→ **Stated task**
Switch "counterclockwise" to "anticlockwise" everywhere in the data below and write out the lines again with nothing else changed. Leave out the picture lines.

(Stored items)
_ _ _

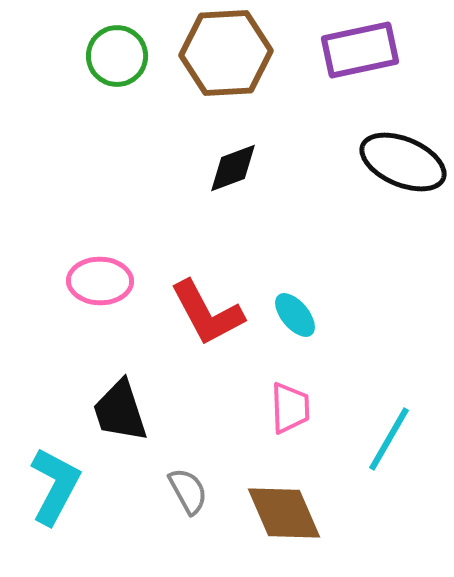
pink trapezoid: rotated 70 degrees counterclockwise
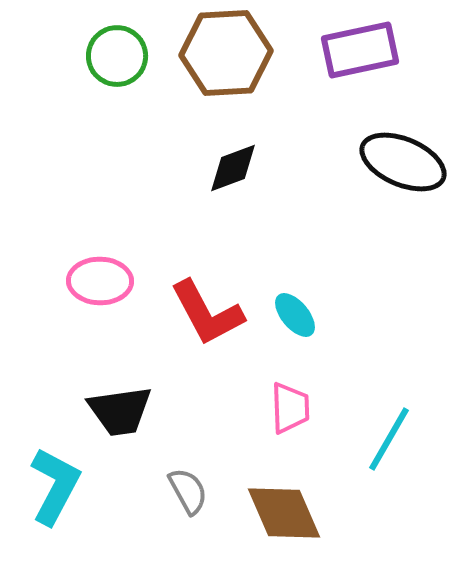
black trapezoid: rotated 80 degrees counterclockwise
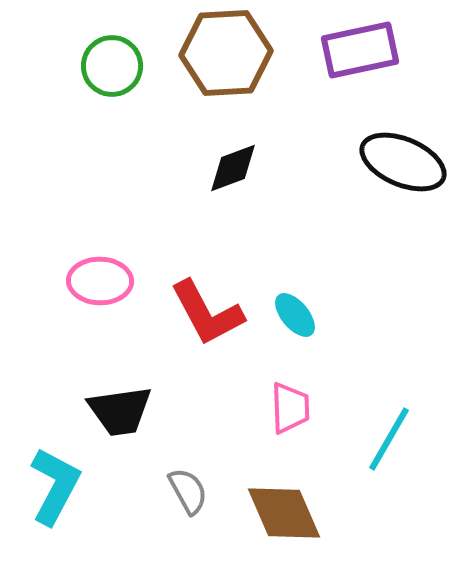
green circle: moved 5 px left, 10 px down
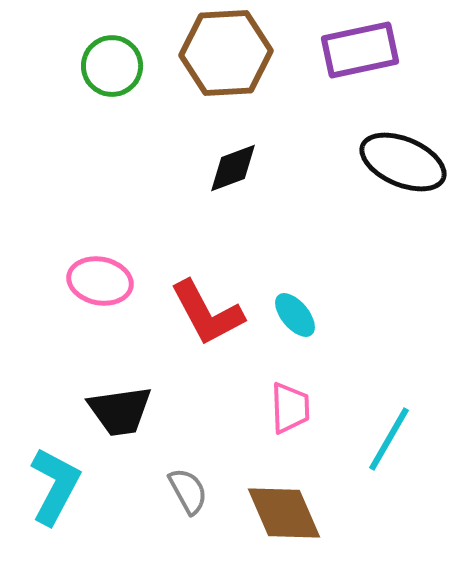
pink ellipse: rotated 10 degrees clockwise
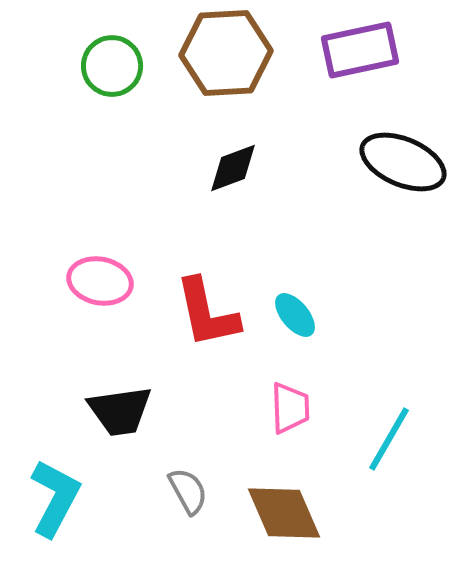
red L-shape: rotated 16 degrees clockwise
cyan L-shape: moved 12 px down
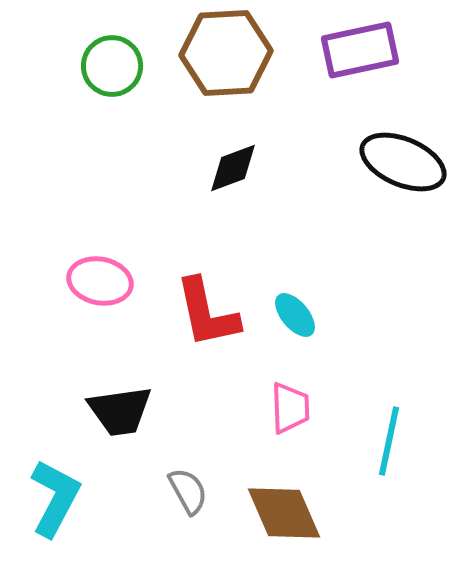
cyan line: moved 2 px down; rotated 18 degrees counterclockwise
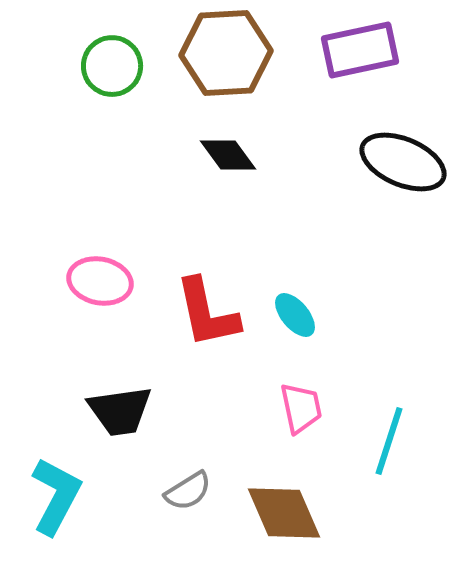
black diamond: moved 5 px left, 13 px up; rotated 74 degrees clockwise
pink trapezoid: moved 11 px right; rotated 10 degrees counterclockwise
cyan line: rotated 6 degrees clockwise
gray semicircle: rotated 87 degrees clockwise
cyan L-shape: moved 1 px right, 2 px up
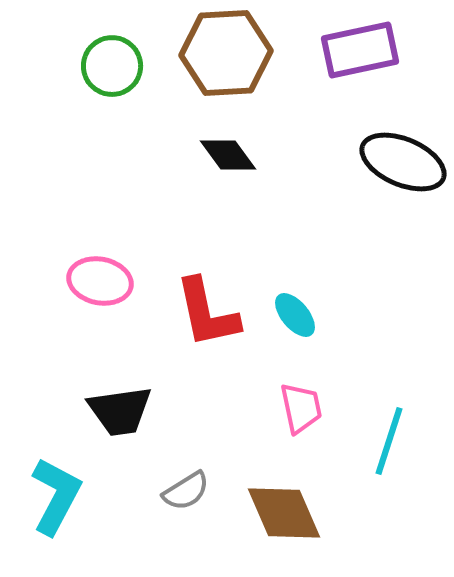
gray semicircle: moved 2 px left
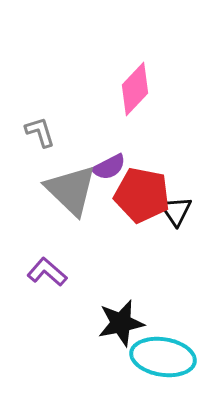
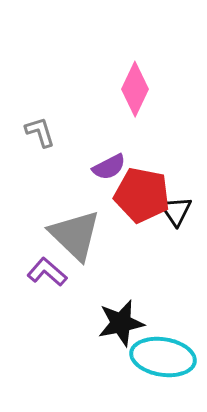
pink diamond: rotated 18 degrees counterclockwise
gray triangle: moved 4 px right, 45 px down
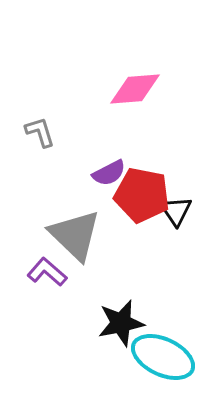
pink diamond: rotated 60 degrees clockwise
purple semicircle: moved 6 px down
cyan ellipse: rotated 16 degrees clockwise
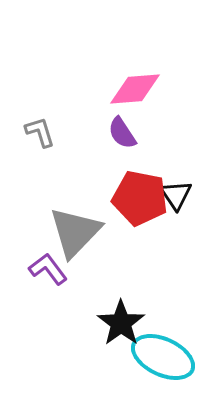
purple semicircle: moved 13 px right, 40 px up; rotated 84 degrees clockwise
red pentagon: moved 2 px left, 3 px down
black triangle: moved 16 px up
gray triangle: moved 3 px up; rotated 30 degrees clockwise
purple L-shape: moved 1 px right, 3 px up; rotated 12 degrees clockwise
black star: rotated 24 degrees counterclockwise
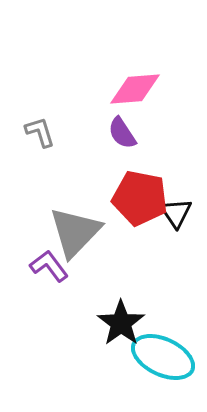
black triangle: moved 18 px down
purple L-shape: moved 1 px right, 3 px up
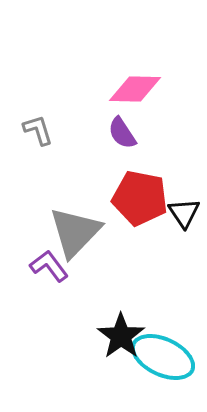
pink diamond: rotated 6 degrees clockwise
gray L-shape: moved 2 px left, 2 px up
black triangle: moved 8 px right
black star: moved 13 px down
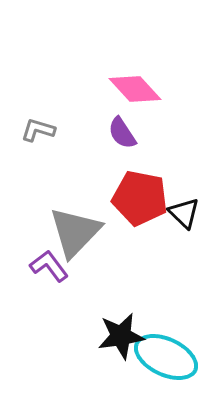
pink diamond: rotated 46 degrees clockwise
gray L-shape: rotated 56 degrees counterclockwise
black triangle: rotated 12 degrees counterclockwise
black star: rotated 27 degrees clockwise
cyan ellipse: moved 3 px right
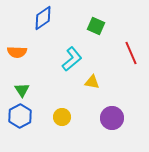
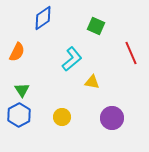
orange semicircle: rotated 66 degrees counterclockwise
blue hexagon: moved 1 px left, 1 px up
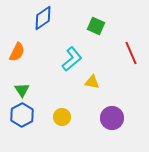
blue hexagon: moved 3 px right
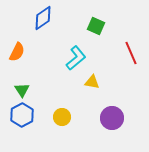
cyan L-shape: moved 4 px right, 1 px up
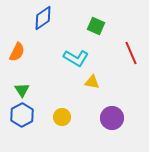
cyan L-shape: rotated 70 degrees clockwise
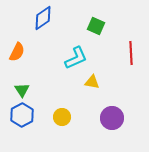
red line: rotated 20 degrees clockwise
cyan L-shape: rotated 55 degrees counterclockwise
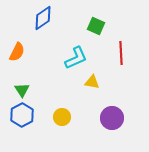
red line: moved 10 px left
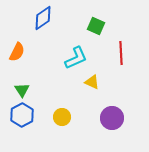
yellow triangle: rotated 14 degrees clockwise
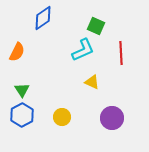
cyan L-shape: moved 7 px right, 8 px up
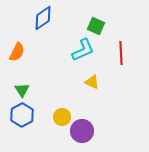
purple circle: moved 30 px left, 13 px down
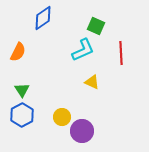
orange semicircle: moved 1 px right
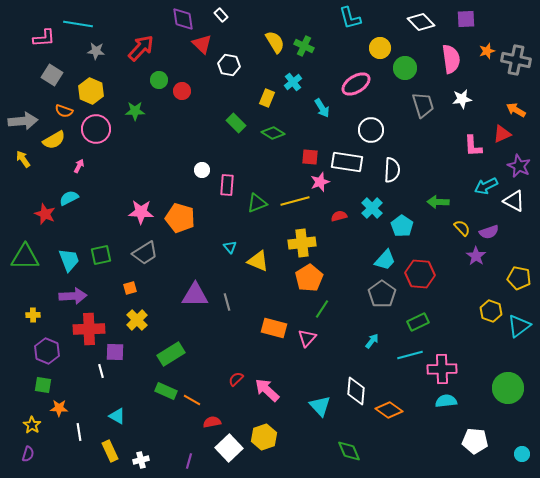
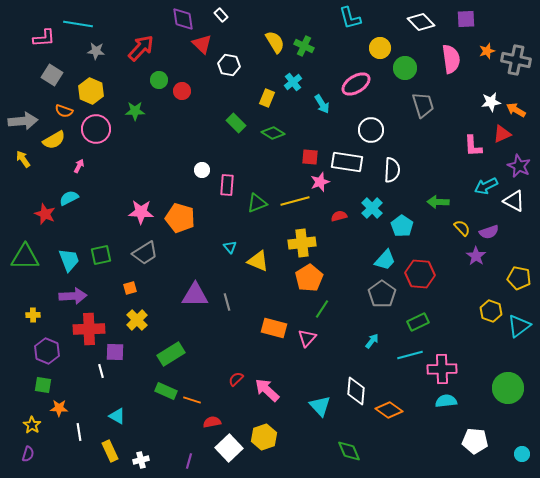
white star at (462, 99): moved 29 px right, 3 px down
cyan arrow at (322, 108): moved 4 px up
orange line at (192, 400): rotated 12 degrees counterclockwise
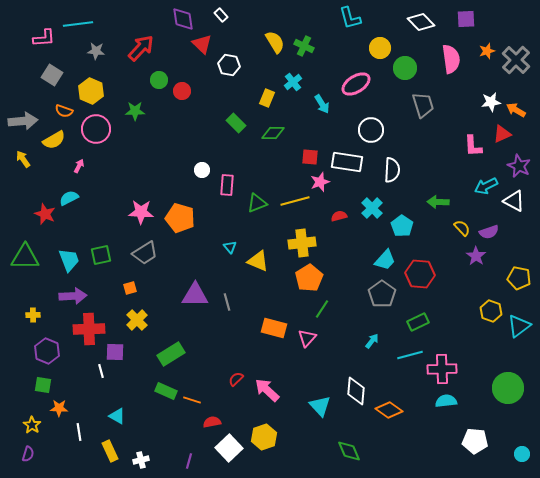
cyan line at (78, 24): rotated 16 degrees counterclockwise
gray cross at (516, 60): rotated 32 degrees clockwise
green diamond at (273, 133): rotated 30 degrees counterclockwise
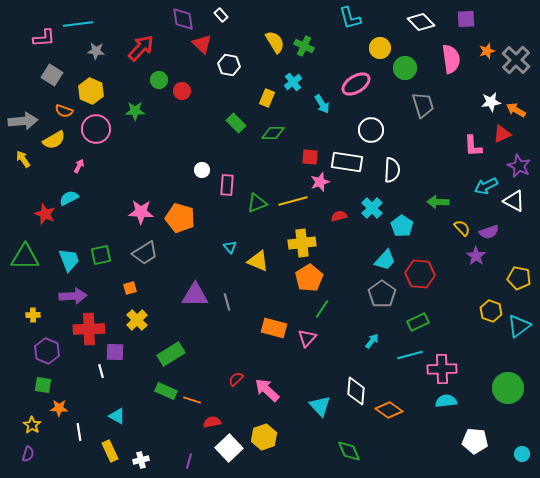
yellow line at (295, 201): moved 2 px left
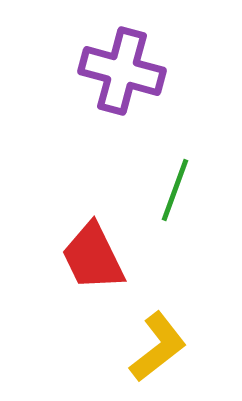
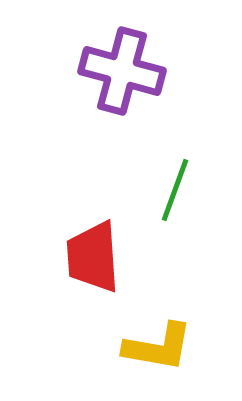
red trapezoid: rotated 22 degrees clockwise
yellow L-shape: rotated 48 degrees clockwise
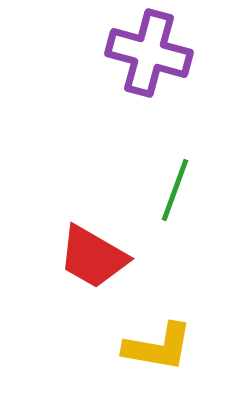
purple cross: moved 27 px right, 18 px up
red trapezoid: rotated 56 degrees counterclockwise
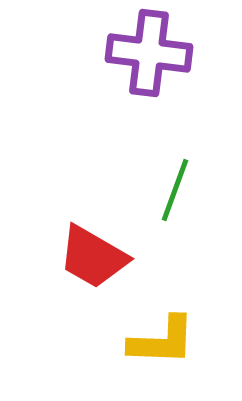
purple cross: rotated 8 degrees counterclockwise
yellow L-shape: moved 4 px right, 6 px up; rotated 8 degrees counterclockwise
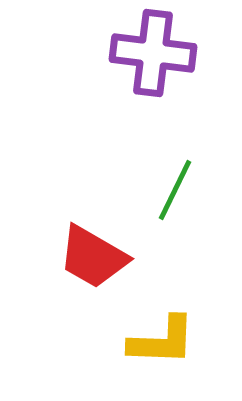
purple cross: moved 4 px right
green line: rotated 6 degrees clockwise
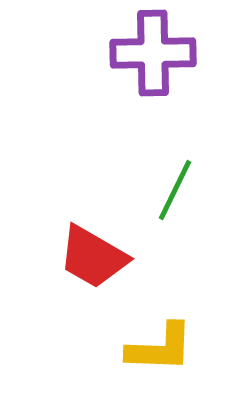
purple cross: rotated 8 degrees counterclockwise
yellow L-shape: moved 2 px left, 7 px down
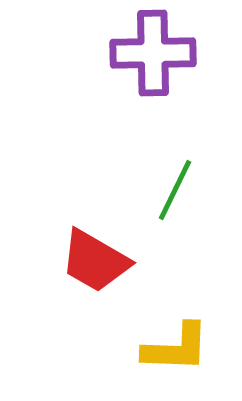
red trapezoid: moved 2 px right, 4 px down
yellow L-shape: moved 16 px right
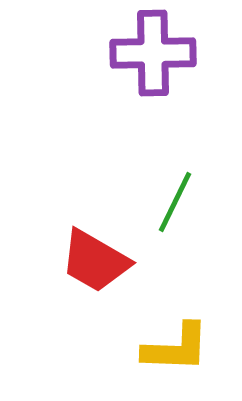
green line: moved 12 px down
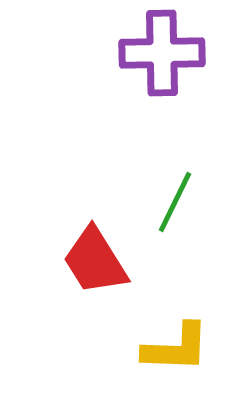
purple cross: moved 9 px right
red trapezoid: rotated 28 degrees clockwise
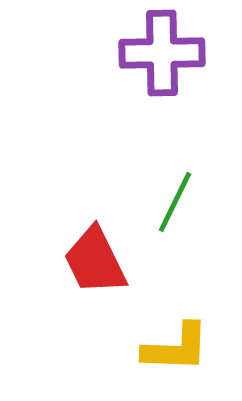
red trapezoid: rotated 6 degrees clockwise
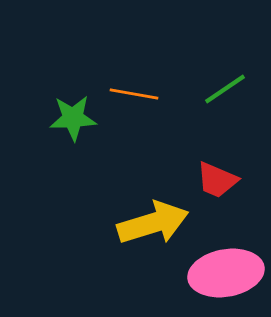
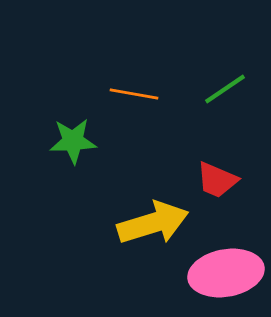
green star: moved 23 px down
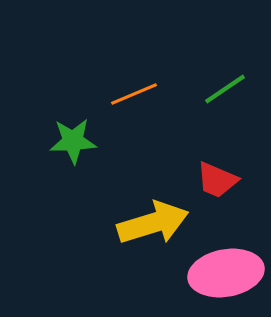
orange line: rotated 33 degrees counterclockwise
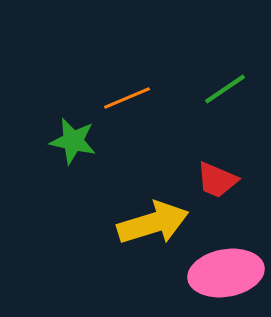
orange line: moved 7 px left, 4 px down
green star: rotated 15 degrees clockwise
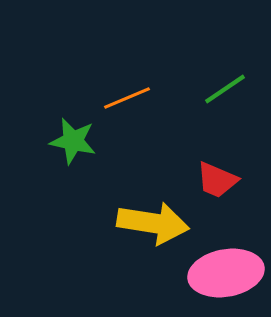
yellow arrow: rotated 26 degrees clockwise
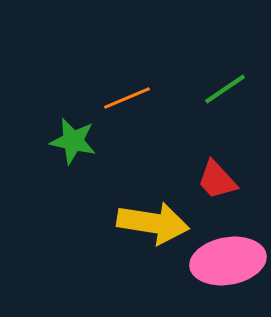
red trapezoid: rotated 24 degrees clockwise
pink ellipse: moved 2 px right, 12 px up
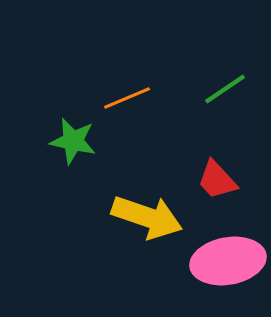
yellow arrow: moved 6 px left, 6 px up; rotated 10 degrees clockwise
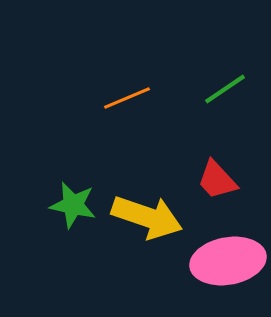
green star: moved 64 px down
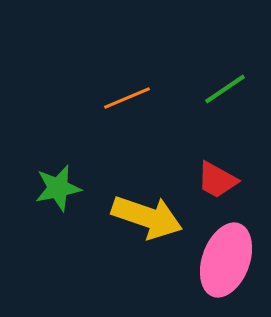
red trapezoid: rotated 18 degrees counterclockwise
green star: moved 15 px left, 17 px up; rotated 24 degrees counterclockwise
pink ellipse: moved 2 px left, 1 px up; rotated 60 degrees counterclockwise
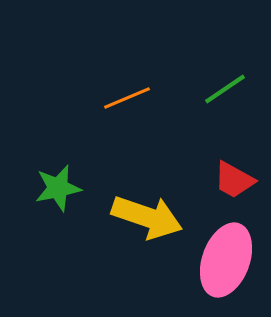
red trapezoid: moved 17 px right
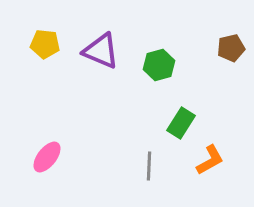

_ _ _

→ **Task solution**
pink trapezoid: rotated 70 degrees anticlockwise
black trapezoid: rotated 80 degrees anticlockwise
green circle: moved 5 px left, 10 px down
pink ellipse: rotated 10 degrees clockwise
red L-shape: rotated 16 degrees clockwise
cyan L-shape: moved 12 px down
cyan line: moved 2 px down; rotated 18 degrees anticlockwise
black diamond: moved 5 px left, 13 px up; rotated 74 degrees clockwise
pink trapezoid: moved 11 px right; rotated 10 degrees anticlockwise
cyan line: rotated 6 degrees clockwise
gray semicircle: rotated 87 degrees clockwise
cyan L-shape: moved 1 px right, 2 px up
gray semicircle: moved 2 px left
pink diamond: rotated 18 degrees anticlockwise
gray triangle: moved 4 px right, 45 px down
pink diamond: rotated 60 degrees clockwise
purple semicircle: moved 6 px down
cyan ellipse: rotated 16 degrees clockwise
purple semicircle: moved 13 px right, 40 px up; rotated 84 degrees clockwise
red pentagon: moved 2 px left, 3 px down
black triangle: moved 16 px up
gray triangle: moved 3 px up; rotated 30 degrees clockwise
purple L-shape: moved 1 px right, 3 px up; rotated 12 degrees clockwise
black star: rotated 24 degrees anticlockwise
black triangle: moved 18 px down
purple L-shape: moved 1 px right, 3 px up
pink diamond: rotated 6 degrees clockwise
gray L-shape: moved 2 px left, 2 px up
black triangle: moved 8 px right
black star: moved 13 px down
pink diamond: rotated 46 degrees clockwise
gray L-shape: rotated 56 degrees anticlockwise
black triangle: rotated 12 degrees anticlockwise
black star: rotated 27 degrees clockwise
cyan ellipse: moved 3 px right
orange semicircle: rotated 66 degrees anticlockwise
blue hexagon: moved 1 px left, 1 px up
blue hexagon: moved 3 px right
cyan L-shape: moved 4 px right, 1 px up
cyan L-shape: rotated 70 degrees clockwise
red line: rotated 20 degrees clockwise
cyan L-shape: rotated 55 degrees anticlockwise
red line: moved 10 px left
yellow triangle: rotated 14 degrees clockwise
cyan L-shape: moved 7 px right, 8 px up
purple circle: moved 30 px left, 13 px down
orange semicircle: moved 1 px right
white star at (462, 99): moved 29 px right, 3 px down
cyan arrow at (322, 108): moved 4 px up
orange line at (192, 400): rotated 12 degrees anticlockwise
cyan line at (78, 24): rotated 16 degrees anticlockwise
gray cross at (516, 60): rotated 32 degrees clockwise
green diamond at (273, 133): rotated 30 degrees anticlockwise
yellow line at (295, 201): moved 2 px left
red trapezoid: rotated 22 degrees clockwise
yellow L-shape: rotated 48 degrees clockwise
purple cross: moved 27 px right, 18 px up
red trapezoid: rotated 56 degrees anticlockwise
purple cross: rotated 8 degrees anticlockwise
yellow L-shape: moved 4 px right, 6 px up; rotated 8 degrees anticlockwise
purple cross: moved 4 px right
green line: rotated 6 degrees clockwise
purple cross: rotated 8 degrees anticlockwise
yellow L-shape: moved 2 px left, 7 px down
red trapezoid: moved 2 px right, 4 px down
yellow L-shape: moved 16 px right
green line: moved 12 px down
purple cross: moved 9 px right
red trapezoid: rotated 28 degrees clockwise
red trapezoid: rotated 6 degrees clockwise
green star: moved 23 px down
orange line: rotated 33 degrees anticlockwise
orange line: moved 7 px left, 4 px down
green star: rotated 15 degrees clockwise
yellow arrow: rotated 26 degrees clockwise
red trapezoid: rotated 24 degrees clockwise
pink ellipse: moved 2 px right, 12 px up
yellow arrow: moved 6 px left, 6 px up; rotated 10 degrees clockwise
green star: moved 64 px down
red trapezoid: rotated 18 degrees anticlockwise
green star: moved 15 px left, 17 px up; rotated 24 degrees anticlockwise
pink ellipse: moved 2 px left, 1 px up; rotated 60 degrees anticlockwise
red trapezoid: moved 17 px right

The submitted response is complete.